#### [EXERCISE REQUIREMENTS]
The answer must be every line from the entries below that contains "turned".

#### [INPUT DATA]
○ ○ ○

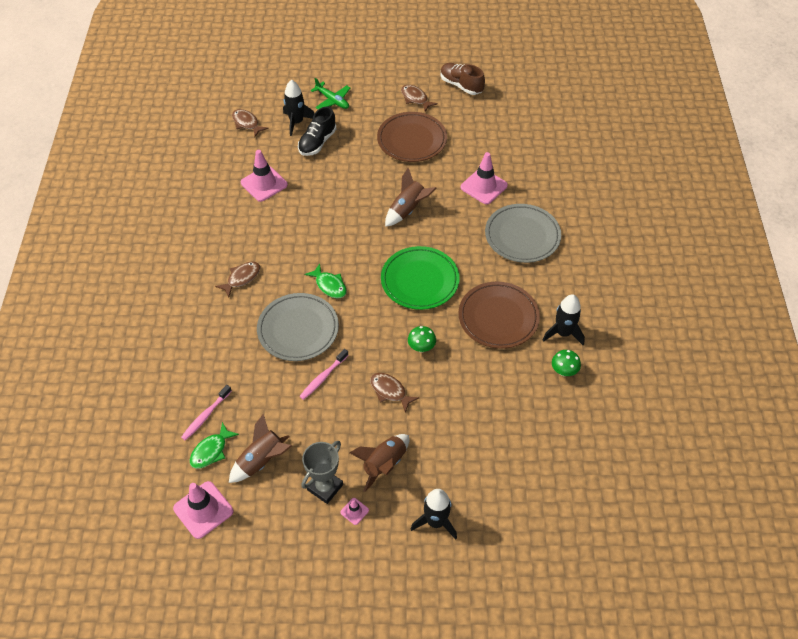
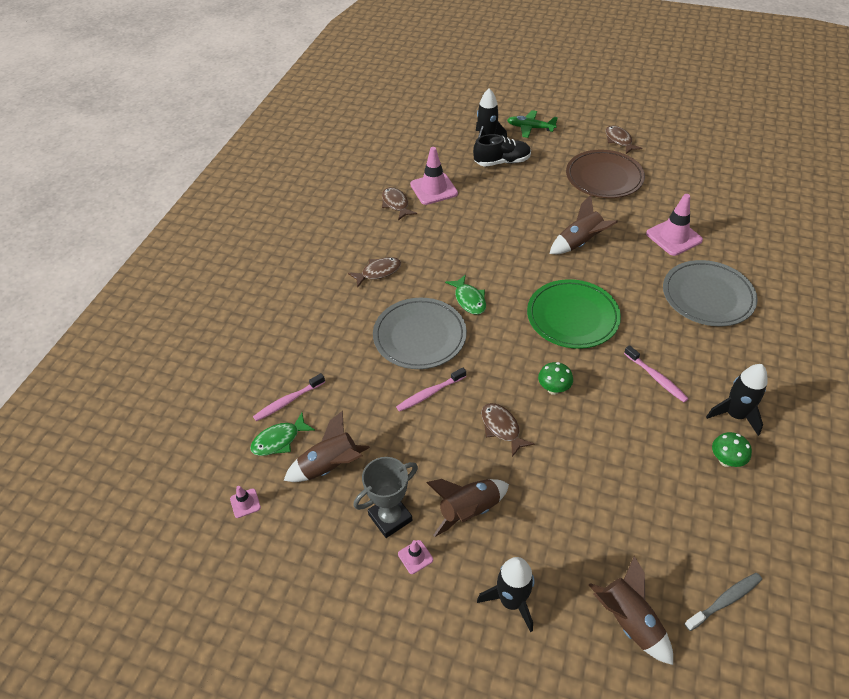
camera: 20 degrees right, 5 degrees down
(203, 510) = (245, 503): pink traffic cone -> pink traffic cone, size x0.47
(247, 123) = (436, 133): brown fish -> brown fish (396, 204)
(317, 142) = (502, 162): black shoe -> black shoe turned 150 degrees counterclockwise
(332, 100) = (530, 128): green plane -> green plane turned 135 degrees clockwise
(461, 85) = (673, 137): brown shoe -> none
(498, 317) = (656, 378): brown plate -> pink toothbrush
(522, 510) = (628, 621): none -> brown rocket
(584, 476) = (724, 601): none -> grey toothbrush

○ ○ ○

#### [RESULT OF THIS TASK]
(317, 142) = (502, 162): black shoe -> black shoe turned 150 degrees counterclockwise
(332, 100) = (530, 128): green plane -> green plane turned 135 degrees clockwise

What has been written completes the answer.